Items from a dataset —
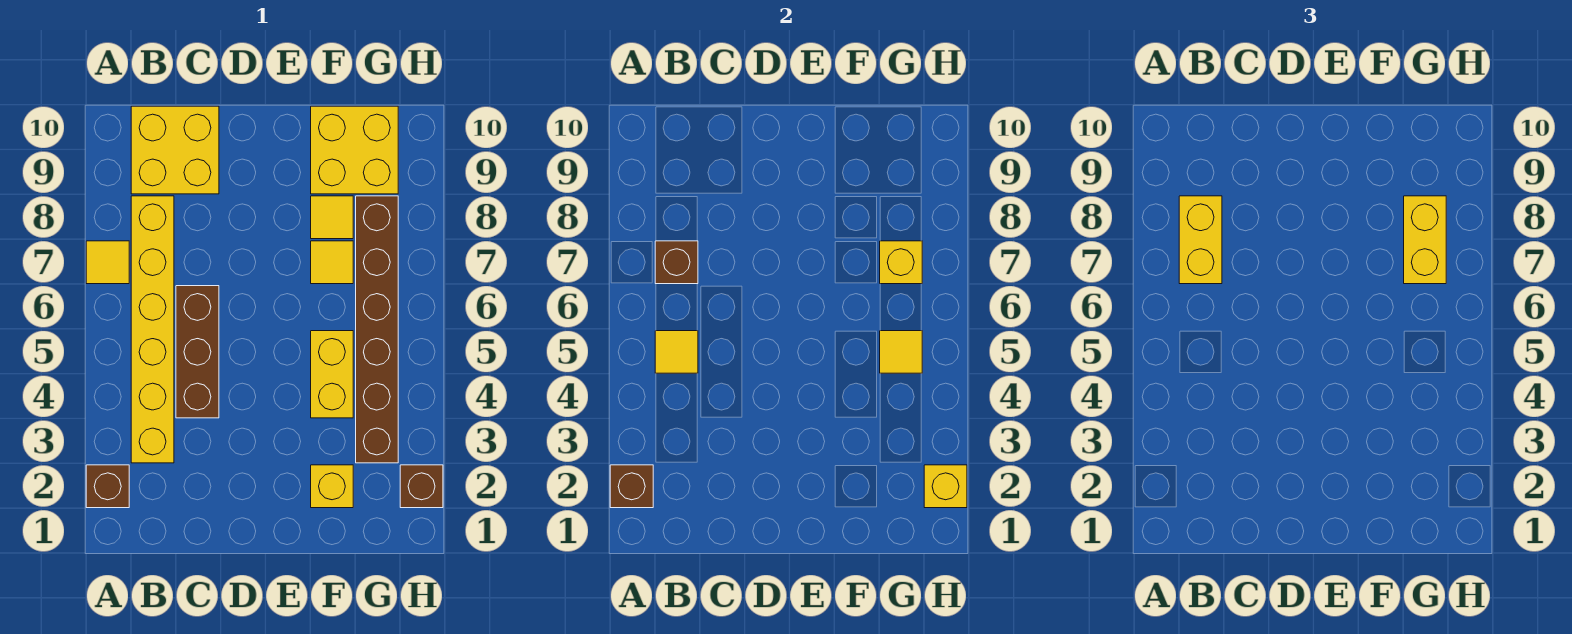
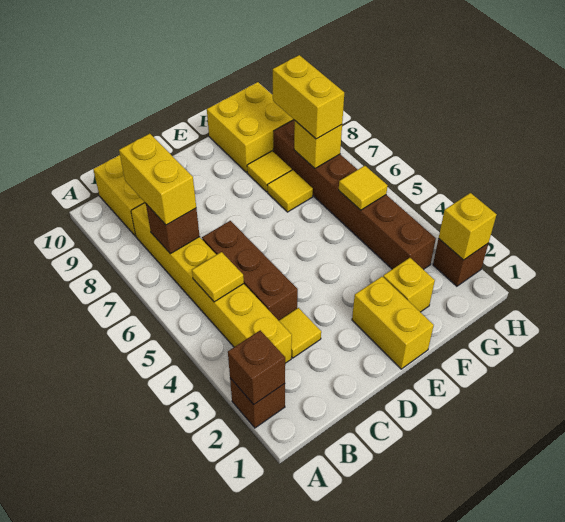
yellow tile A7 level 1 -> yellow tile C3 level 1
yellow brick F4:F5 level 1 -> yellow brick E1:E2 level 1

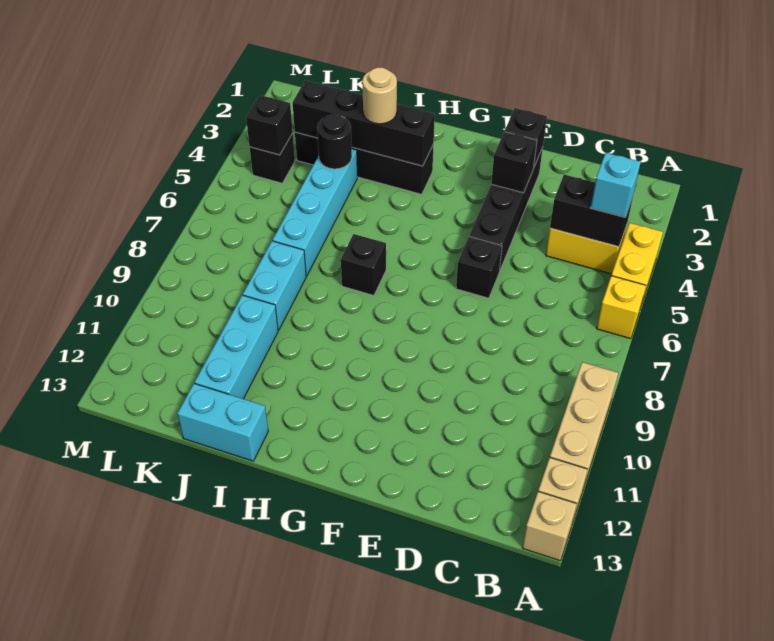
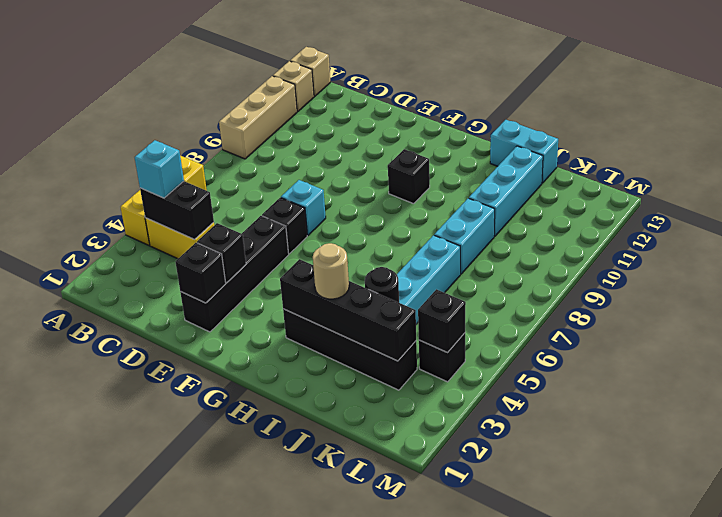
none -> cyan brick E7 level 1
black brick H7 level 1 -> black brick G10 level 1

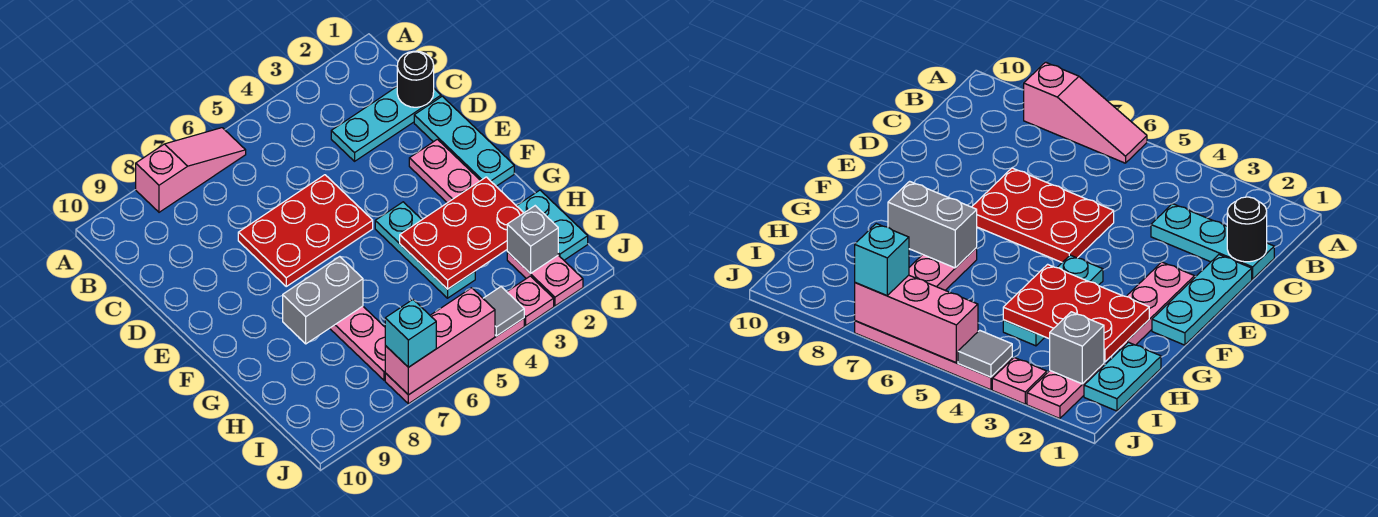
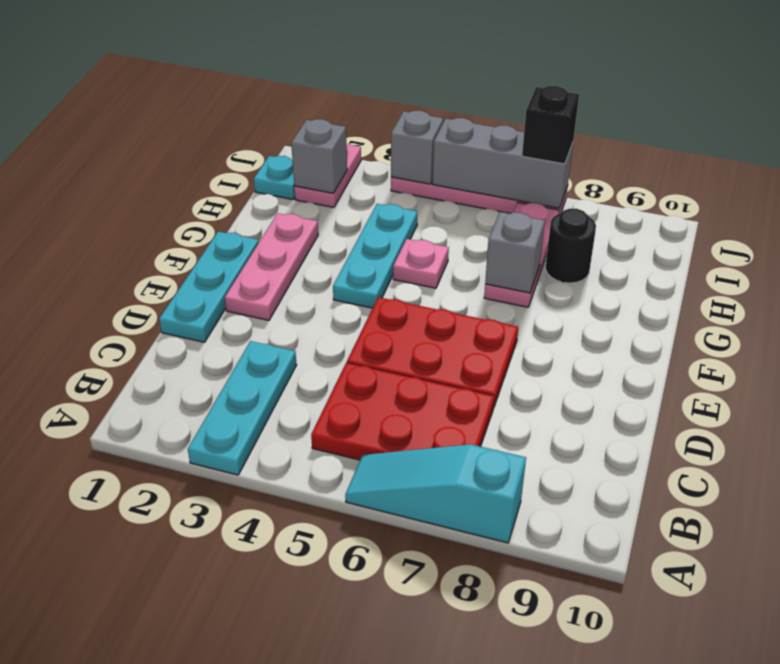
pink slope A6:A8 level 1 top 8 -> cyan slope A6:A8 level 1 top 8
cyan plate C1:C3 level 1 -> cyan plate A3:C3 level 1
black round brick C1 level 2 -> black round brick H8 level 1
red plate G2:H4 level 2 -> red plate B5:C7 level 1
grey brick G7:G8 level 2 -> grey brick G7 level 2
cyan plate H1:I1 level 1 -> cyan plate I1 level 1
pink plate J3 level 1 -> pink plate G5 level 1
grey tile J4 level 2 -> grey brick J4 level 2
pink brick J5:J7 level 2 -> grey brick J5:J7 level 2
cyan brick J7 level 3 -> black brick J7 level 3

Task objective — Return exactly the lines above from the line that has "pink slope A6:A8" through the line that has "red plate G2:H4", inclusive, and nothing else.

Task answer —
pink slope A6:A8 level 1 top 8 -> cyan slope A6:A8 level 1 top 8
cyan plate C1:C3 level 1 -> cyan plate A3:C3 level 1
black round brick C1 level 2 -> black round brick H8 level 1
red plate G2:H4 level 2 -> red plate B5:C7 level 1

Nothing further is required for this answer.